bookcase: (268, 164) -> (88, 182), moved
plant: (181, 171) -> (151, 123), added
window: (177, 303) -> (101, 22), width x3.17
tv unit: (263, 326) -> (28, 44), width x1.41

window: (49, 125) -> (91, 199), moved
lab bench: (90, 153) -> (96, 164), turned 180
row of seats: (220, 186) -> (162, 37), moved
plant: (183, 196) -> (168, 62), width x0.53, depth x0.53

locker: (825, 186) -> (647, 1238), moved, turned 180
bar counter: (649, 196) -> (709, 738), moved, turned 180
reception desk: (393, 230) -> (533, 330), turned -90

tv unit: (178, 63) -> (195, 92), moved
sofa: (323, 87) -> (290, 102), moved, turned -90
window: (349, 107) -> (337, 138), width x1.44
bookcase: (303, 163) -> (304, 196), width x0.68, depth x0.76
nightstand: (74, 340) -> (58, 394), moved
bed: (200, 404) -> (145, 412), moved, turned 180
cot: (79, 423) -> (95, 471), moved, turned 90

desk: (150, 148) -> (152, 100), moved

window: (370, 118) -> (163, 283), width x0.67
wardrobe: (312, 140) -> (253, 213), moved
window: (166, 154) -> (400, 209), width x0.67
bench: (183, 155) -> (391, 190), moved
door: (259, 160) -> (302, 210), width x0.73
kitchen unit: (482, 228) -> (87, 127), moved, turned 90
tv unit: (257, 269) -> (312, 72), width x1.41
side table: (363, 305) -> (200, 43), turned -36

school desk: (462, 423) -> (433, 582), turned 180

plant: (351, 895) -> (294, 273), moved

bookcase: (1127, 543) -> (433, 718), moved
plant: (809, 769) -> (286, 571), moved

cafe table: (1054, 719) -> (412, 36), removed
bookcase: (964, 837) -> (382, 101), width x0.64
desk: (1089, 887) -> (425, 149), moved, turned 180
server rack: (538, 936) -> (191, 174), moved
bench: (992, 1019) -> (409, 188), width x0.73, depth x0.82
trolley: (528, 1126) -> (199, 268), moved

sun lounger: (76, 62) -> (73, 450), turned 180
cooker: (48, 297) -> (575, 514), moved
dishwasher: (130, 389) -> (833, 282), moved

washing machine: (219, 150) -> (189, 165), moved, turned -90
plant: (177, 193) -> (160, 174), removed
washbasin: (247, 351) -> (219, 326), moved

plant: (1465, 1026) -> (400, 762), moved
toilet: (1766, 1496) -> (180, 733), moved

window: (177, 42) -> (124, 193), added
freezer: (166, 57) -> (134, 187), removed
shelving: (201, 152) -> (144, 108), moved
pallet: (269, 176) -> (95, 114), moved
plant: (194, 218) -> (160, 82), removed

=== What the task requires ===
For the lines above, output exactly those from the line containing "plant: (181, 171) -> (151, 123), added" through the line containing "nightstand: (74, 340) -> (58, 394), moved", and skip the others.

=== Response to the task ===
plant: (181, 171) -> (151, 123), added
window: (177, 303) -> (101, 22), width x3.17
tv unit: (263, 326) -> (28, 44), width x1.41

window: (49, 125) -> (91, 199), moved
lab bench: (90, 153) -> (96, 164), turned 180
row of seats: (220, 186) -> (162, 37), moved
plant: (183, 196) -> (168, 62), width x0.53, depth x0.53

locker: (825, 186) -> (647, 1238), moved, turned 180
bar counter: (649, 196) -> (709, 738), moved, turned 180
reception desk: (393, 230) -> (533, 330), turned -90

tv unit: (178, 63) -> (195, 92), moved
sofa: (323, 87) -> (290, 102), moved, turned -90
window: (349, 107) -> (337, 138), width x1.44
bookcase: (303, 163) -> (304, 196), width x0.68, depth x0.76
nightstand: (74, 340) -> (58, 394), moved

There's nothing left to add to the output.